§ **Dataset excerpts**

━━━━━━━━━━━━━━━━━━━━━━━━━━━━━━

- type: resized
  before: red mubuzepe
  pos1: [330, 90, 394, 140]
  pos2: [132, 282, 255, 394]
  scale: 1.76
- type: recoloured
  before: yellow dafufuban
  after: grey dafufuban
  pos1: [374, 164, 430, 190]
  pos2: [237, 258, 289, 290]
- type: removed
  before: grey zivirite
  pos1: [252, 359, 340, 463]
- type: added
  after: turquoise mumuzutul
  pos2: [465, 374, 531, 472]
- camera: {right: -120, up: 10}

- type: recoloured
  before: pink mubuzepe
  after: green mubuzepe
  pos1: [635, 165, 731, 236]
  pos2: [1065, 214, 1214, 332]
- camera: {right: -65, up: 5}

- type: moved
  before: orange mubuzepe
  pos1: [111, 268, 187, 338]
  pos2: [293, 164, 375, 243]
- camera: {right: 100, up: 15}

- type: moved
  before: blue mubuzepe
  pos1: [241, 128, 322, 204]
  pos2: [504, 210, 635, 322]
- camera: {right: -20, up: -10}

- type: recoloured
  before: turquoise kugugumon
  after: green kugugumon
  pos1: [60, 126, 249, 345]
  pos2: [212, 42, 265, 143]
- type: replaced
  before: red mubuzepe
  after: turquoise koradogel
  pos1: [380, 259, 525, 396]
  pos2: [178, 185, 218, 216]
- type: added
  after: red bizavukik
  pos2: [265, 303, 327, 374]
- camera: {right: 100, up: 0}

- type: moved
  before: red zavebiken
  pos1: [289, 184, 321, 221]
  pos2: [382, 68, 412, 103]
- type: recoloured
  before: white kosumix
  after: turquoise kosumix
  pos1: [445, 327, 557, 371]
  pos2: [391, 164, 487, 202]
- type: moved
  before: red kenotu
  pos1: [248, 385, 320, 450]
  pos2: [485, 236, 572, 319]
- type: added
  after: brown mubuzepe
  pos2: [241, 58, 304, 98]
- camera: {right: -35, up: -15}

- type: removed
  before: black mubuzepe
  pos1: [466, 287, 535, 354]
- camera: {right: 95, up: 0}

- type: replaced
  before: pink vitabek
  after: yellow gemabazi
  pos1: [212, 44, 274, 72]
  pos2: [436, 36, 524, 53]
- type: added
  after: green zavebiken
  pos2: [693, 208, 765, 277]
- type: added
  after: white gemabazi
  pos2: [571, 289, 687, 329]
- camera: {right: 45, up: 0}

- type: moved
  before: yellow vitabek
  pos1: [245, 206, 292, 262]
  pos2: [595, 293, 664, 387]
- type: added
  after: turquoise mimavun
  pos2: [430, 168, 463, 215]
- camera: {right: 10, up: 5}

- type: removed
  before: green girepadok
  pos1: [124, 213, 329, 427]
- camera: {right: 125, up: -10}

━━━━━━━━━━━━━━━━━━━━━━━━━━━━━━

§ **AIM OF THE EXERCISE**
An exact copy of the data is needed.

§ **THE ANSWER**
- type: resized
  before: red mubuzepe
  pos1: [330, 90, 394, 140]
  pos2: [132, 282, 255, 394]
  scale: 1.76
- type: recoloured
  before: yellow dafufuban
  after: grey dafufuban
  pos1: [374, 164, 430, 190]
  pos2: [237, 258, 289, 290]
- type: removed
  before: grey zivirite
  pos1: [252, 359, 340, 463]
- type: added
  after: turquoise mumuzutul
  pos2: [465, 374, 531, 472]
- camera: {right: -120, up: 10}

- type: recoloured
  before: pink mubuzepe
  after: green mubuzepe
  pos1: [635, 165, 731, 236]
  pos2: [1065, 214, 1214, 332]
- camera: {right: -65, up: 5}

- type: moved
  before: orange mubuzepe
  pos1: [111, 268, 187, 338]
  pos2: [293, 164, 375, 243]
- camera: {right: 100, up: 15}

- type: moved
  before: blue mubuzepe
  pos1: [241, 128, 322, 204]
  pos2: [504, 210, 635, 322]
- camera: {right: -20, up: -10}

- type: recoloured
  before: turquoise kugugumon
  after: green kugugumon
  pos1: [60, 126, 249, 345]
  pos2: [212, 42, 265, 143]
- type: replaced
  before: red mubuzepe
  after: turquoise koradogel
  pos1: [380, 259, 525, 396]
  pos2: [178, 185, 218, 216]
- type: added
  after: red bizavukik
  pos2: [265, 303, 327, 374]
- camera: {right: 100, up: 0}

- type: moved
  before: red zavebiken
  pos1: [289, 184, 321, 221]
  pos2: [382, 68, 412, 103]
- type: recoloured
  before: white kosumix
  after: turquoise kosumix
  pos1: [445, 327, 557, 371]
  pos2: [391, 164, 487, 202]
- type: moved
  before: red kenotu
  pos1: [248, 385, 320, 450]
  pos2: [485, 236, 572, 319]
- type: added
  after: brown mubuzepe
  pos2: [241, 58, 304, 98]
- camera: {right: -35, up: -15}

- type: removed
  before: black mubuzepe
  pos1: [466, 287, 535, 354]
- camera: {right: 95, up: 0}

- type: replaced
  before: pink vitabek
  after: yellow gemabazi
  pos1: [212, 44, 274, 72]
  pos2: [436, 36, 524, 53]
- type: added
  after: green zavebiken
  pos2: [693, 208, 765, 277]
- type: added
  after: white gemabazi
  pos2: [571, 289, 687, 329]
- camera: {right: 45, up: 0}

- type: moved
  before: yellow vitabek
  pos1: [245, 206, 292, 262]
  pos2: [595, 293, 664, 387]
- type: added
  after: turquoise mimavun
  pos2: [430, 168, 463, 215]
- camera: {right: 10, up: 5}

- type: removed
  before: green girepadok
  pos1: [124, 213, 329, 427]
- camera: {right: 125, up: -10}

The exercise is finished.